▸ Available data
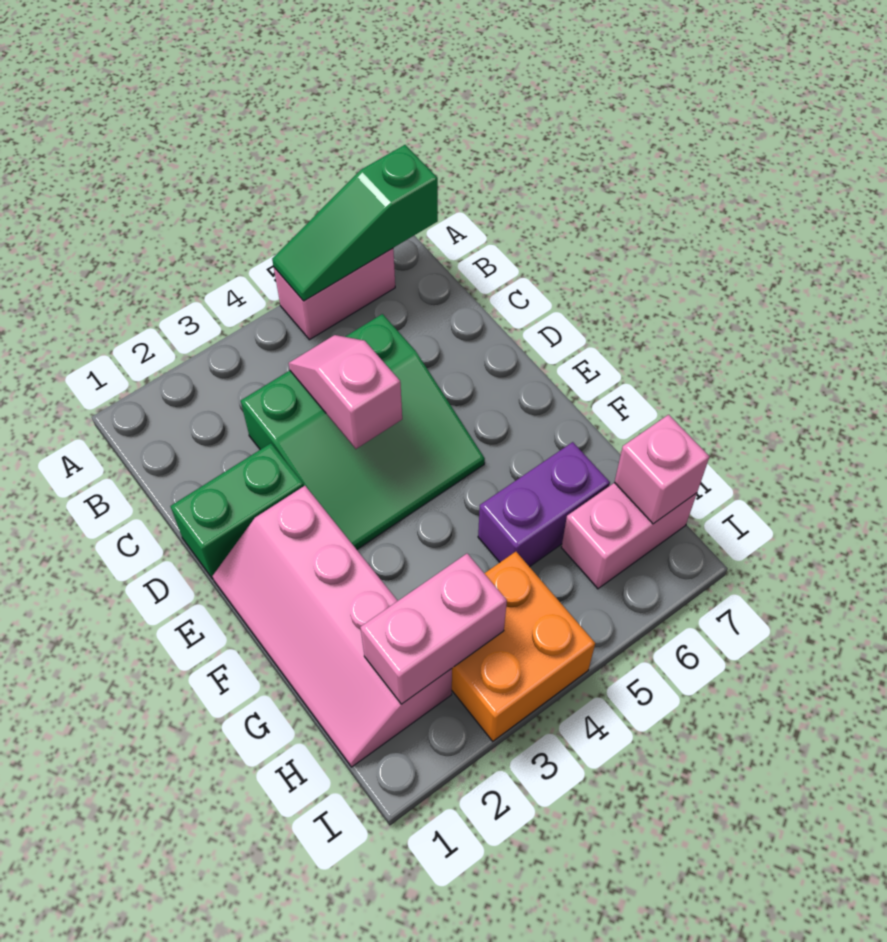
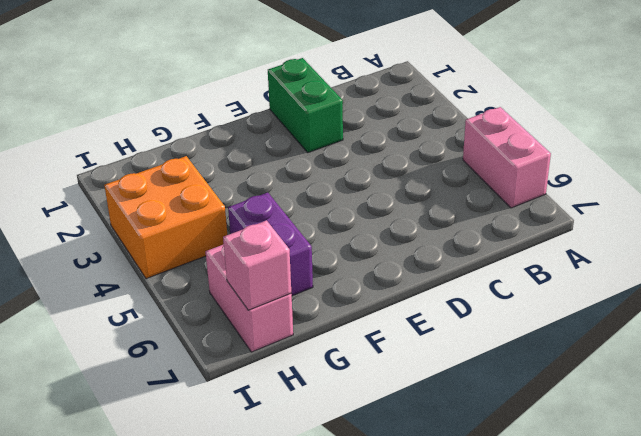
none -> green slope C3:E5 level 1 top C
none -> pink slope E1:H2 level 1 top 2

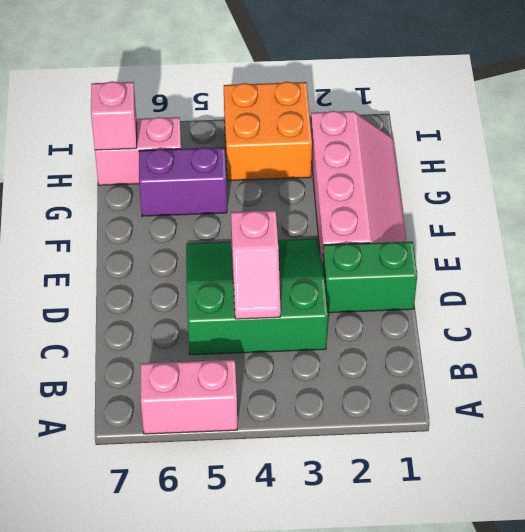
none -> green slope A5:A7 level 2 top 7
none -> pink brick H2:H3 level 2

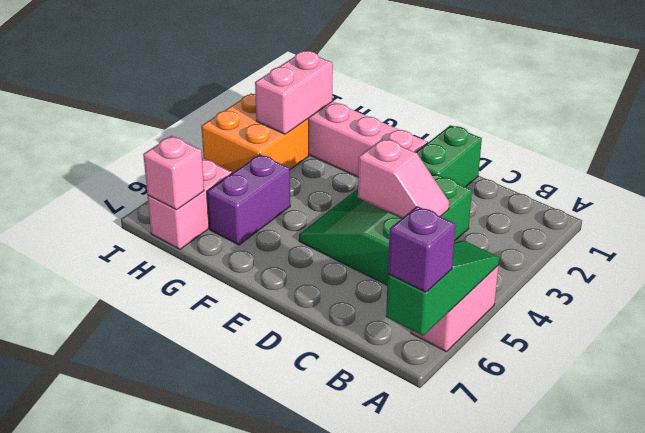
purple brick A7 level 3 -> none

* * *

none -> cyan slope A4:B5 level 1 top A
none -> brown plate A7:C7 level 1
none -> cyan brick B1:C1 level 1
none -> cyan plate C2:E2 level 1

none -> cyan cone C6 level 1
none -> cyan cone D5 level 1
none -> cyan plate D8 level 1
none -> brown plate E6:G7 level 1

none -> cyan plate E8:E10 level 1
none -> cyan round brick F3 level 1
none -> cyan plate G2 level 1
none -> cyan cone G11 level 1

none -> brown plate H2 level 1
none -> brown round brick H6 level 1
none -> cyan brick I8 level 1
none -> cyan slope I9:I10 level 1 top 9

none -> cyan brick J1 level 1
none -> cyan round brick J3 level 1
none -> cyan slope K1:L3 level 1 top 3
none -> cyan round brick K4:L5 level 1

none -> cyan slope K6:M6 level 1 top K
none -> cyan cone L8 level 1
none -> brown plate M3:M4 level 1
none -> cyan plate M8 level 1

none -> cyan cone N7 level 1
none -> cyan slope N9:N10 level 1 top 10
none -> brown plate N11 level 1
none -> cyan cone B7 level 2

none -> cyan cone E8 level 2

▸ What is required
The answer is the lines above from the one with "none -> green slope A5:A7 level 2 top 7" to the one with "purple brick A7 level 3 -> none", set down exactly, with no pictures.

▸ Exercise result
none -> green slope A5:A7 level 2 top 7
none -> pink brick H2:H3 level 2

purple brick A7 level 3 -> none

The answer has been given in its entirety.